Collected data entries:
---*---

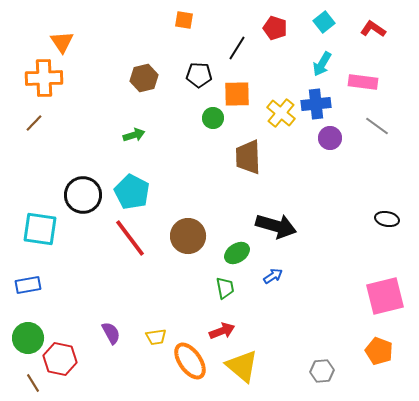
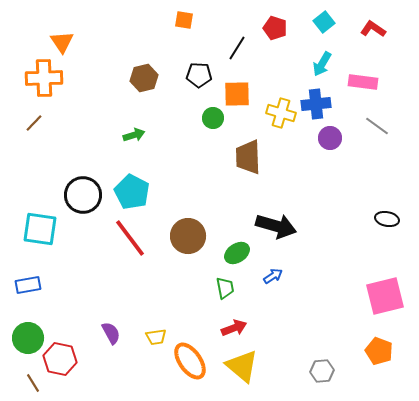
yellow cross at (281, 113): rotated 24 degrees counterclockwise
red arrow at (222, 331): moved 12 px right, 3 px up
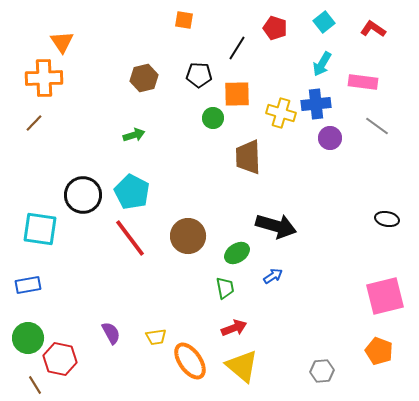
brown line at (33, 383): moved 2 px right, 2 px down
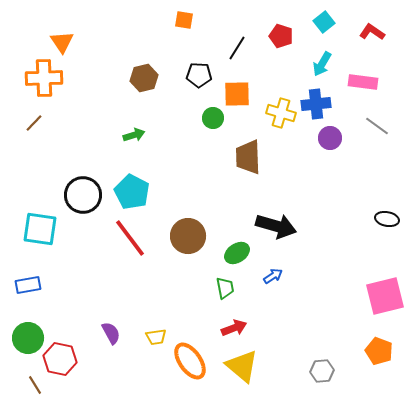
red pentagon at (275, 28): moved 6 px right, 8 px down
red L-shape at (373, 29): moved 1 px left, 3 px down
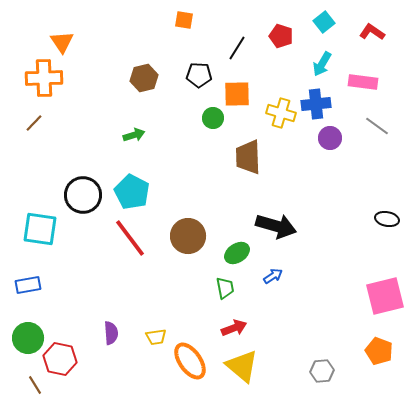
purple semicircle at (111, 333): rotated 25 degrees clockwise
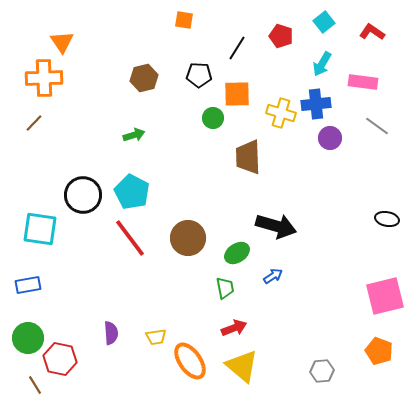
brown circle at (188, 236): moved 2 px down
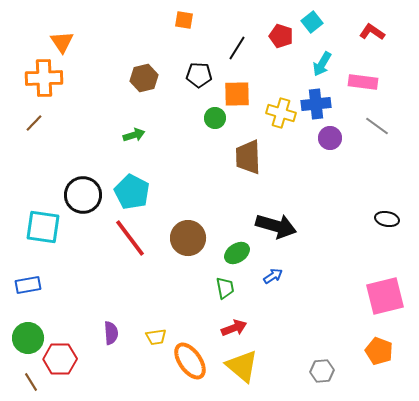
cyan square at (324, 22): moved 12 px left
green circle at (213, 118): moved 2 px right
cyan square at (40, 229): moved 3 px right, 2 px up
red hexagon at (60, 359): rotated 12 degrees counterclockwise
brown line at (35, 385): moved 4 px left, 3 px up
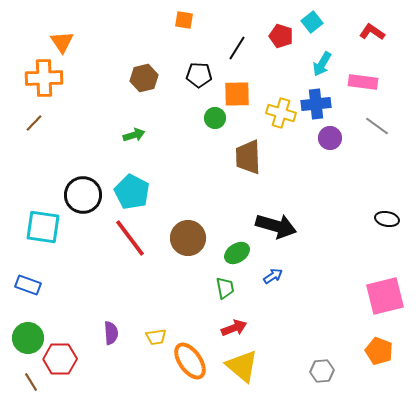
blue rectangle at (28, 285): rotated 30 degrees clockwise
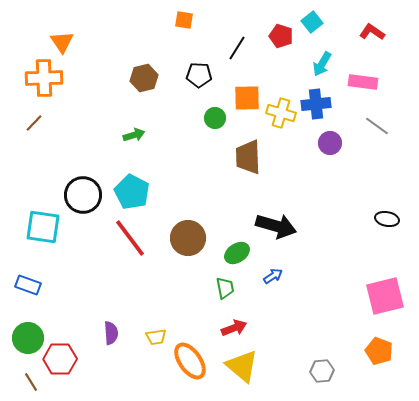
orange square at (237, 94): moved 10 px right, 4 px down
purple circle at (330, 138): moved 5 px down
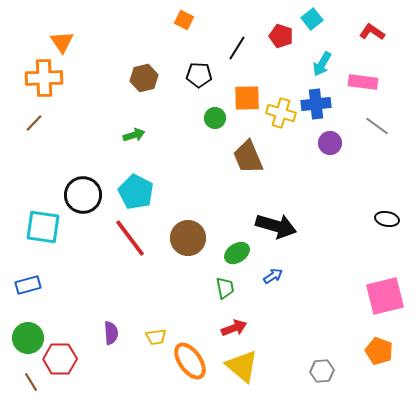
orange square at (184, 20): rotated 18 degrees clockwise
cyan square at (312, 22): moved 3 px up
brown trapezoid at (248, 157): rotated 21 degrees counterclockwise
cyan pentagon at (132, 192): moved 4 px right
blue rectangle at (28, 285): rotated 35 degrees counterclockwise
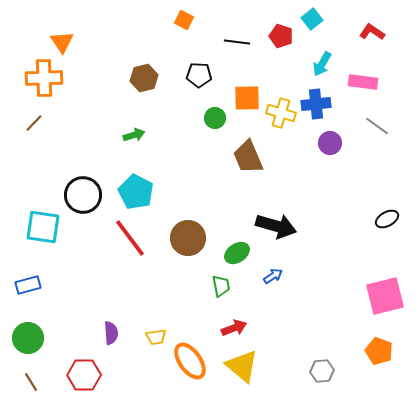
black line at (237, 48): moved 6 px up; rotated 65 degrees clockwise
black ellipse at (387, 219): rotated 40 degrees counterclockwise
green trapezoid at (225, 288): moved 4 px left, 2 px up
red hexagon at (60, 359): moved 24 px right, 16 px down
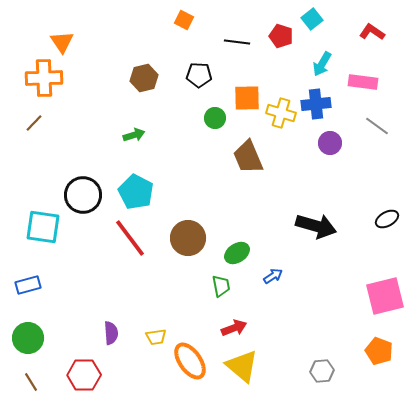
black arrow at (276, 226): moved 40 px right
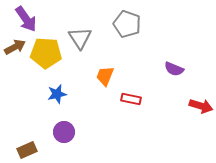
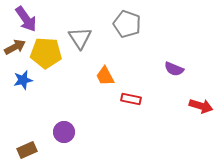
orange trapezoid: rotated 50 degrees counterclockwise
blue star: moved 34 px left, 14 px up
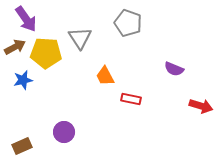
gray pentagon: moved 1 px right, 1 px up
brown rectangle: moved 5 px left, 4 px up
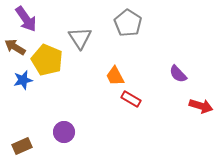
gray pentagon: rotated 12 degrees clockwise
brown arrow: rotated 120 degrees counterclockwise
yellow pentagon: moved 1 px right, 7 px down; rotated 20 degrees clockwise
purple semicircle: moved 4 px right, 5 px down; rotated 24 degrees clockwise
orange trapezoid: moved 10 px right
red rectangle: rotated 18 degrees clockwise
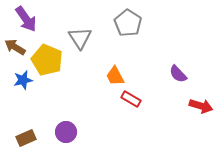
purple circle: moved 2 px right
brown rectangle: moved 4 px right, 8 px up
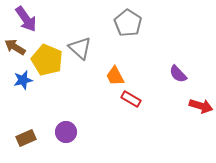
gray triangle: moved 10 px down; rotated 15 degrees counterclockwise
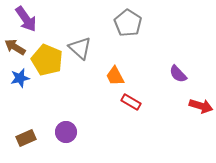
blue star: moved 3 px left, 2 px up
red rectangle: moved 3 px down
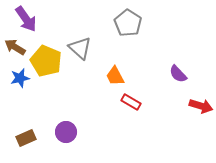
yellow pentagon: moved 1 px left, 1 px down
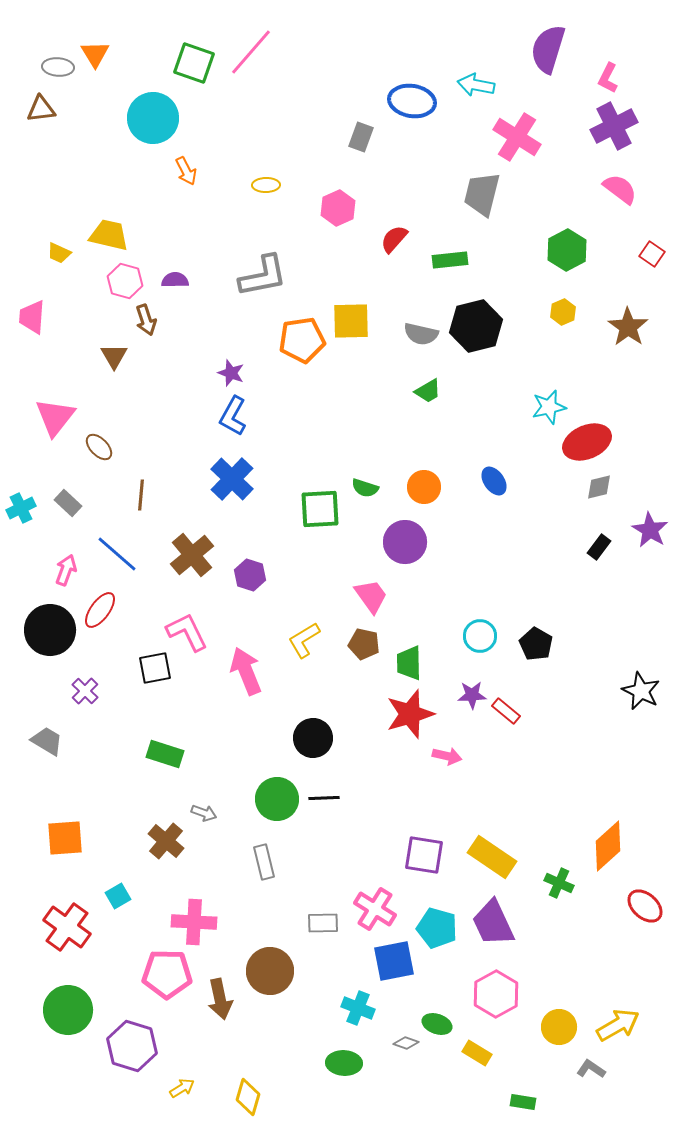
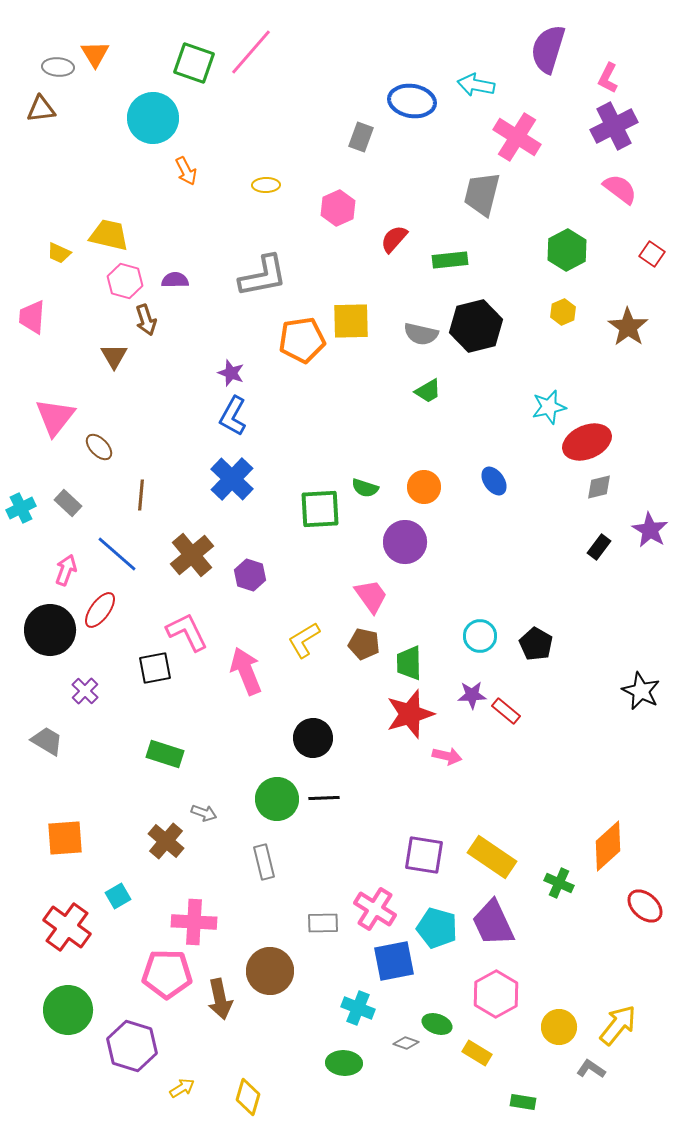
yellow arrow at (618, 1025): rotated 21 degrees counterclockwise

---*---

→ PROBLEM DETAILS: Can you copy out the lines word for word, starting with the line that contains "blue star: moved 3 px left, 2 px up" and going on through the last line, while leaving the pictures out?

→ ANSWER TO THE PROBLEM:
blue star: moved 3 px left, 2 px up
red rectangle: moved 3 px down
yellow pentagon: moved 1 px left, 1 px down
yellow arrow at (618, 1025): rotated 21 degrees counterclockwise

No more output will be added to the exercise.